--- Available data Enclosed Below ---

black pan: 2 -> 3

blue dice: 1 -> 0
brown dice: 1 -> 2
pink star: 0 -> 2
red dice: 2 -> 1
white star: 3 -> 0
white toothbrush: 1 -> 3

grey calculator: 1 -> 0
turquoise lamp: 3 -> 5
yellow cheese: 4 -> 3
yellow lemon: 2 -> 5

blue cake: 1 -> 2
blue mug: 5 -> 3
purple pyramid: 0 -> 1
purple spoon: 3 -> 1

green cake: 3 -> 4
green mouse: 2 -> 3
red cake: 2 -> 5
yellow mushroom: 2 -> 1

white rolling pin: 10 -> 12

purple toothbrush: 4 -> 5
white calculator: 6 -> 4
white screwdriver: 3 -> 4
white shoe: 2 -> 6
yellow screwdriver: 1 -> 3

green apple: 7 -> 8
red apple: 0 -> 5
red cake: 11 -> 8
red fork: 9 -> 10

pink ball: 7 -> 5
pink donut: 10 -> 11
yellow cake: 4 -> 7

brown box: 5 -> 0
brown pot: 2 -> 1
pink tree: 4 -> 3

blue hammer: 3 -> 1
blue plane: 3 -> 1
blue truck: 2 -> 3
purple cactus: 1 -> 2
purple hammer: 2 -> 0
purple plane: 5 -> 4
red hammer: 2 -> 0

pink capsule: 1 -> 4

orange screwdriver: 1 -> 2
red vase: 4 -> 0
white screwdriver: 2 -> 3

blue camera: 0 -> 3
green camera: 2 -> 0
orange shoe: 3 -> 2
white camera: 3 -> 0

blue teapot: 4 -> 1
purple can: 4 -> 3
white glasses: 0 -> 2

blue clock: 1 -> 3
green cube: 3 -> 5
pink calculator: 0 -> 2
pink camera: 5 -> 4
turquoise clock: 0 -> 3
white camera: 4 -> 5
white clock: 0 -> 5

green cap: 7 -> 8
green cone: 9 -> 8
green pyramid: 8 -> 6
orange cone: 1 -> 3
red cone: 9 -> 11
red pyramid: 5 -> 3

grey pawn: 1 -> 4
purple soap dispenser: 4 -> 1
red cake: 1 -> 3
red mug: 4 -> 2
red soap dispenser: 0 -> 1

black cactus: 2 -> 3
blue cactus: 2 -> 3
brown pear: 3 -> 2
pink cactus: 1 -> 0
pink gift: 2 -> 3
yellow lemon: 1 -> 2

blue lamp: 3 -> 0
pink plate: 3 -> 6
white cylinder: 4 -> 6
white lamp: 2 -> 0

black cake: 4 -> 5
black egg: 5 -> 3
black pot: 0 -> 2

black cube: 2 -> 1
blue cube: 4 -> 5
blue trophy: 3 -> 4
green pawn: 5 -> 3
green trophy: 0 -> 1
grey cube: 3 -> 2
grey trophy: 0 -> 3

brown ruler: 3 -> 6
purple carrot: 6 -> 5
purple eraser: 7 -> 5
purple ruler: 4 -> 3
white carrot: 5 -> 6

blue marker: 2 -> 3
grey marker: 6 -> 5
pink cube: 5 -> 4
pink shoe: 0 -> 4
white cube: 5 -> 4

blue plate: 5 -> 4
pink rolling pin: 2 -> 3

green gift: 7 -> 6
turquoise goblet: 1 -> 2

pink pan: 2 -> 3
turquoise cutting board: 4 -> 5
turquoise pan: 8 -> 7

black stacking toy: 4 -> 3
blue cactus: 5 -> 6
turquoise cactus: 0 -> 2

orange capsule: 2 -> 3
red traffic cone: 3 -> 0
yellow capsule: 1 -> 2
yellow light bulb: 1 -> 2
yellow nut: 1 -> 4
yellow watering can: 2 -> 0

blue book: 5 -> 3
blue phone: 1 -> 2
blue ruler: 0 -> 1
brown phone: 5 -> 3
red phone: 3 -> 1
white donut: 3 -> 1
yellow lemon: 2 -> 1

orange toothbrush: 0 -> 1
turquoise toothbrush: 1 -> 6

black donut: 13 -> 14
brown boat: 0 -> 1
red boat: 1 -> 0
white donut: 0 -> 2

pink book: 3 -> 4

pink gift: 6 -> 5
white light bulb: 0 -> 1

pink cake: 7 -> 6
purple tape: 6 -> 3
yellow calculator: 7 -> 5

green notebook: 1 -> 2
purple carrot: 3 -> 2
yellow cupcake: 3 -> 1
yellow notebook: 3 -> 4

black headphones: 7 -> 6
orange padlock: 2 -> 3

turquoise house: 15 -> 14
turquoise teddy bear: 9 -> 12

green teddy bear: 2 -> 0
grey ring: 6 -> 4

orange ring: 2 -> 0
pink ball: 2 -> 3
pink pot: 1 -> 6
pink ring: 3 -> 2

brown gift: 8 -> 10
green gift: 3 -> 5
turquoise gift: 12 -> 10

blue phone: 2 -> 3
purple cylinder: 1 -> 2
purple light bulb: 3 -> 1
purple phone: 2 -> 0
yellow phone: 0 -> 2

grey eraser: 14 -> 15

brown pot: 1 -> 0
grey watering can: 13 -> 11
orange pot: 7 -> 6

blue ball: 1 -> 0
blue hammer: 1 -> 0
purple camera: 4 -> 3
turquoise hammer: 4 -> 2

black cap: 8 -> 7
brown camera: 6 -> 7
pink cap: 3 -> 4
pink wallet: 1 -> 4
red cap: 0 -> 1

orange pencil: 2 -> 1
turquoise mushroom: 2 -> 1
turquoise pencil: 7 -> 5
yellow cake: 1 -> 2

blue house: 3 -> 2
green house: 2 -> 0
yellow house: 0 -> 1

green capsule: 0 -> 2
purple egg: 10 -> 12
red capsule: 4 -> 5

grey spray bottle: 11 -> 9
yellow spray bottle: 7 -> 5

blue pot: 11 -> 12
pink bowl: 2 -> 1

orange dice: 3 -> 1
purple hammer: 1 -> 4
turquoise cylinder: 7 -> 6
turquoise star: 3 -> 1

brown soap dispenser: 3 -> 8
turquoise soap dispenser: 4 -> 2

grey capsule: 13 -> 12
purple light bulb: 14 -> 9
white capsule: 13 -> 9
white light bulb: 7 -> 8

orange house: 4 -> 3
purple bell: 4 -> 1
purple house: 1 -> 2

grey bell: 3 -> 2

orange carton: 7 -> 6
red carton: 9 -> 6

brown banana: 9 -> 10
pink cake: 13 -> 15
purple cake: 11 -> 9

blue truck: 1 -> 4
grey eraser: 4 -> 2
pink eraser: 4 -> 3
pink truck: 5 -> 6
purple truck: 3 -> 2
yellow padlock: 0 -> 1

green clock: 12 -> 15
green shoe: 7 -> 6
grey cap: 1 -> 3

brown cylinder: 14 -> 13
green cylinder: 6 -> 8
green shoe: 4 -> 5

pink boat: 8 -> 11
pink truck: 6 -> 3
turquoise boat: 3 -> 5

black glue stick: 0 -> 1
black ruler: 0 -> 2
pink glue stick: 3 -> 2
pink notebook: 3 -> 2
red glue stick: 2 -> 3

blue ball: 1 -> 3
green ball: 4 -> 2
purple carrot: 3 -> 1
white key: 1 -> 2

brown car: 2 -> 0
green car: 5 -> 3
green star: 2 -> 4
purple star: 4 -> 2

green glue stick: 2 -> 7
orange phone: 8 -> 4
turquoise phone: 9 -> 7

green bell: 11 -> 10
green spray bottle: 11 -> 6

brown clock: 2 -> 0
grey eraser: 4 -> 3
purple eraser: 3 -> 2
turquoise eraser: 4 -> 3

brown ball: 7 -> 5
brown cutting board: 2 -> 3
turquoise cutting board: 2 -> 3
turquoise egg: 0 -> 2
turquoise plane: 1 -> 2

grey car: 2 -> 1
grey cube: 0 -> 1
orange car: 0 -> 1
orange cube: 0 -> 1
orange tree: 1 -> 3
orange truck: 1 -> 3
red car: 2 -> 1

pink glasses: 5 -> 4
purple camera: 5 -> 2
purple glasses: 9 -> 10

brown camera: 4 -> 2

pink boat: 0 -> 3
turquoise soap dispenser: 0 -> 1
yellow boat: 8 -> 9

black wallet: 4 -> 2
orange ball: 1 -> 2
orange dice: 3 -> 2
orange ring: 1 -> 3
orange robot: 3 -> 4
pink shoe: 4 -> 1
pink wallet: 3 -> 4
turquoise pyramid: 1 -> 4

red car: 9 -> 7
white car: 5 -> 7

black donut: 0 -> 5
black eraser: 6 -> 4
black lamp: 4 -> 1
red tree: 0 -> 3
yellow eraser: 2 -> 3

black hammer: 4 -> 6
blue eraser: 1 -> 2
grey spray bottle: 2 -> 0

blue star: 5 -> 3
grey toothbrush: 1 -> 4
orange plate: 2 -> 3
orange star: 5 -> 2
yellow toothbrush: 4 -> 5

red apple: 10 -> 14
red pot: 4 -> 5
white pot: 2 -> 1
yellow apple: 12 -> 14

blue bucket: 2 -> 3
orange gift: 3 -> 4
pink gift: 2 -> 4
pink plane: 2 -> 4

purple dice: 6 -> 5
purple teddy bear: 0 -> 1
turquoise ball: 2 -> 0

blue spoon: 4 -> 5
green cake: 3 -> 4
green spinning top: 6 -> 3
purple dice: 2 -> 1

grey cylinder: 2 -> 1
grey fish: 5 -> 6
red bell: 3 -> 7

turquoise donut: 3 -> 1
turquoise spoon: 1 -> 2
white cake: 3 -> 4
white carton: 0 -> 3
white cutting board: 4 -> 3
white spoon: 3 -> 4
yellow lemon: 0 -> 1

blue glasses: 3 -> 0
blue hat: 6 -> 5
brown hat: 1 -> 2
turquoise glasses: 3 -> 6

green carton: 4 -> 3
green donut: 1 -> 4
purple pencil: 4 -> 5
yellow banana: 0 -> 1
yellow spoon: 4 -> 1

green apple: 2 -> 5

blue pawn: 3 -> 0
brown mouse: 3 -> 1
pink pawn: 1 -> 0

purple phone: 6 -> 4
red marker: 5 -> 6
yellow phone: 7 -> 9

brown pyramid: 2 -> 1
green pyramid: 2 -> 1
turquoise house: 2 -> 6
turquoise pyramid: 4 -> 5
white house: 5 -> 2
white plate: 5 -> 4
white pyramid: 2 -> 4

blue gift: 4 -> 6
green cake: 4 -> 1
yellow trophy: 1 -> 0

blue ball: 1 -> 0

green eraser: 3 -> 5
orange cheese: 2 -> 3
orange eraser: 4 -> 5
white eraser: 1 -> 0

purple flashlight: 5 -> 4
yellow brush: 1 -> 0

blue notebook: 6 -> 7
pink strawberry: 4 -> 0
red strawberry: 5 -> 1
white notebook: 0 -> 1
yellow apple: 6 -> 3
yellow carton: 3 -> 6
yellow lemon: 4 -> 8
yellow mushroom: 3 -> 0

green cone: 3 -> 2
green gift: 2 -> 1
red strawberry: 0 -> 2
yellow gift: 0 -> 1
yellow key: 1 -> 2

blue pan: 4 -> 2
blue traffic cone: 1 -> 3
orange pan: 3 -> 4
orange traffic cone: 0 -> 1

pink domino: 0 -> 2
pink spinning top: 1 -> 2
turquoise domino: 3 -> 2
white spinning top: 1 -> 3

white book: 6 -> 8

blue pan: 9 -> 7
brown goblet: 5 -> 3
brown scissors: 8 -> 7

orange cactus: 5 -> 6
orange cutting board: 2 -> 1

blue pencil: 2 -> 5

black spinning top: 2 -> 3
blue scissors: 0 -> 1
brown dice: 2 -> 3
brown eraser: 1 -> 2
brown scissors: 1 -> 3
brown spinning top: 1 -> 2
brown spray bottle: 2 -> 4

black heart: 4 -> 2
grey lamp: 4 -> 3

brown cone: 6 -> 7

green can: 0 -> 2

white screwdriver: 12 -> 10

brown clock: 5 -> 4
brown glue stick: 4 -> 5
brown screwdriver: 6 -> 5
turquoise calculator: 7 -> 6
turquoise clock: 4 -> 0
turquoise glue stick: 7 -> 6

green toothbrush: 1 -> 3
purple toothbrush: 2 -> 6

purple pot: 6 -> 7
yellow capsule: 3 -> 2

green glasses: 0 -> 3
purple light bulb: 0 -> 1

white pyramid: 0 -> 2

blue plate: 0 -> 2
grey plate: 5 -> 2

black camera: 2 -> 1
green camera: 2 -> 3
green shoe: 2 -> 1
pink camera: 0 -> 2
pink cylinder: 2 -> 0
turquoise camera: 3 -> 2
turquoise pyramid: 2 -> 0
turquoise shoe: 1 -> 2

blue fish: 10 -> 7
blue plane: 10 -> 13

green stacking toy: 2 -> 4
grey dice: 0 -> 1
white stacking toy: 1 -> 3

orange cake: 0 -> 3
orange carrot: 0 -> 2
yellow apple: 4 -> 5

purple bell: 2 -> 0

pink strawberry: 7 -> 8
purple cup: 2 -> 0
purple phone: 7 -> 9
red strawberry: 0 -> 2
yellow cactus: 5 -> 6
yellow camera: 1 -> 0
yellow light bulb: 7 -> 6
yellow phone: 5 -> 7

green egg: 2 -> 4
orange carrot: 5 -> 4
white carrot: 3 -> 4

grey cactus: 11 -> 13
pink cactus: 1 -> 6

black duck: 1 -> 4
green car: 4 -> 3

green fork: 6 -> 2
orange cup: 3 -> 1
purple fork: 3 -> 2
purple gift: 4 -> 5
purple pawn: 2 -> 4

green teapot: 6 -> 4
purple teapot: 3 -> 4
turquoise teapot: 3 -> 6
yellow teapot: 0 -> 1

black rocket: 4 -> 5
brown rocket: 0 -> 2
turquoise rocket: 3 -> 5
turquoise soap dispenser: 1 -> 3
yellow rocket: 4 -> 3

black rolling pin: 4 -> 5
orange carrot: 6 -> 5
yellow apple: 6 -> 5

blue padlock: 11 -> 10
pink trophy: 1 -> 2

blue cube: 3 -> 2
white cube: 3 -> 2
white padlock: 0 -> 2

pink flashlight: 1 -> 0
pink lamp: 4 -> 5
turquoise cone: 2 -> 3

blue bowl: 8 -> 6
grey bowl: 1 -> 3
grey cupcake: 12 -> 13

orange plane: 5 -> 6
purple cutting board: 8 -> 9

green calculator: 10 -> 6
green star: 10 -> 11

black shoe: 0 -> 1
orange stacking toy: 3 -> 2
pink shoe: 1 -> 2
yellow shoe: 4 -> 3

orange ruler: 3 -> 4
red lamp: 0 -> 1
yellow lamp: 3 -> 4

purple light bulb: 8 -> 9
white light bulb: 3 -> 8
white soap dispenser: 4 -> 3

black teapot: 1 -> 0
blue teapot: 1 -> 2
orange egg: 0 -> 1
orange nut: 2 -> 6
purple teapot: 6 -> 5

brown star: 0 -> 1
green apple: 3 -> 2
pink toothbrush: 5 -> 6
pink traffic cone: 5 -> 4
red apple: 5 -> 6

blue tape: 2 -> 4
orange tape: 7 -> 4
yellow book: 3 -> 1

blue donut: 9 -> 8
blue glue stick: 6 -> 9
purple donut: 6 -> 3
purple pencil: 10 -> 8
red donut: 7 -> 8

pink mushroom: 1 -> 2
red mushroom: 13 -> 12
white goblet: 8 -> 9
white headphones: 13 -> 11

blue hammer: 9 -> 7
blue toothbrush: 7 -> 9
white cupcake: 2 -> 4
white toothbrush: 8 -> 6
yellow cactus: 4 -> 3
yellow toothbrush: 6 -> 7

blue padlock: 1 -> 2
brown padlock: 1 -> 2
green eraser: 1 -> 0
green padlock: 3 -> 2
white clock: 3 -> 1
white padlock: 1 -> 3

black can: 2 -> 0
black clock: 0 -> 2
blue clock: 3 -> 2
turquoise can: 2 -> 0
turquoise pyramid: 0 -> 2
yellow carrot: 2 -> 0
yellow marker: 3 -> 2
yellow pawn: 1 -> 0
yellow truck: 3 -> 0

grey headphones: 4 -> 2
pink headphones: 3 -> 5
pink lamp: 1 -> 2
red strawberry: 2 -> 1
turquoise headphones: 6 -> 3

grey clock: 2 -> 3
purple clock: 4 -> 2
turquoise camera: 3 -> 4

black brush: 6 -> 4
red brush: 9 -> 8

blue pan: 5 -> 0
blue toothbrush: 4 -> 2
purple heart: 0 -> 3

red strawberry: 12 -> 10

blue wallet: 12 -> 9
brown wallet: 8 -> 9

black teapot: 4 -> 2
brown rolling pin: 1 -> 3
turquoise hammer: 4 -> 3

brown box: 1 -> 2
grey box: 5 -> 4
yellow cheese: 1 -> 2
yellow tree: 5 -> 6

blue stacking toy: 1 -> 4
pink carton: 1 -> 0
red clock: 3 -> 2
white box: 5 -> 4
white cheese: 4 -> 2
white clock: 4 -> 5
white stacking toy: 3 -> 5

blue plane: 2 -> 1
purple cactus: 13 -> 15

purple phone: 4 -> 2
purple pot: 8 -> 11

--- End of Enclosed Available data ---

- [What to work on]: Copy out the lines above exactly, beginning at the one that contains "purple hammer: 1 -> 4" and ending at the one that contains "white light bulb: 7 -> 8".

- [Answer below]:
purple hammer: 1 -> 4
turquoise cylinder: 7 -> 6
turquoise star: 3 -> 1

brown soap dispenser: 3 -> 8
turquoise soap dispenser: 4 -> 2

grey capsule: 13 -> 12
purple light bulb: 14 -> 9
white capsule: 13 -> 9
white light bulb: 7 -> 8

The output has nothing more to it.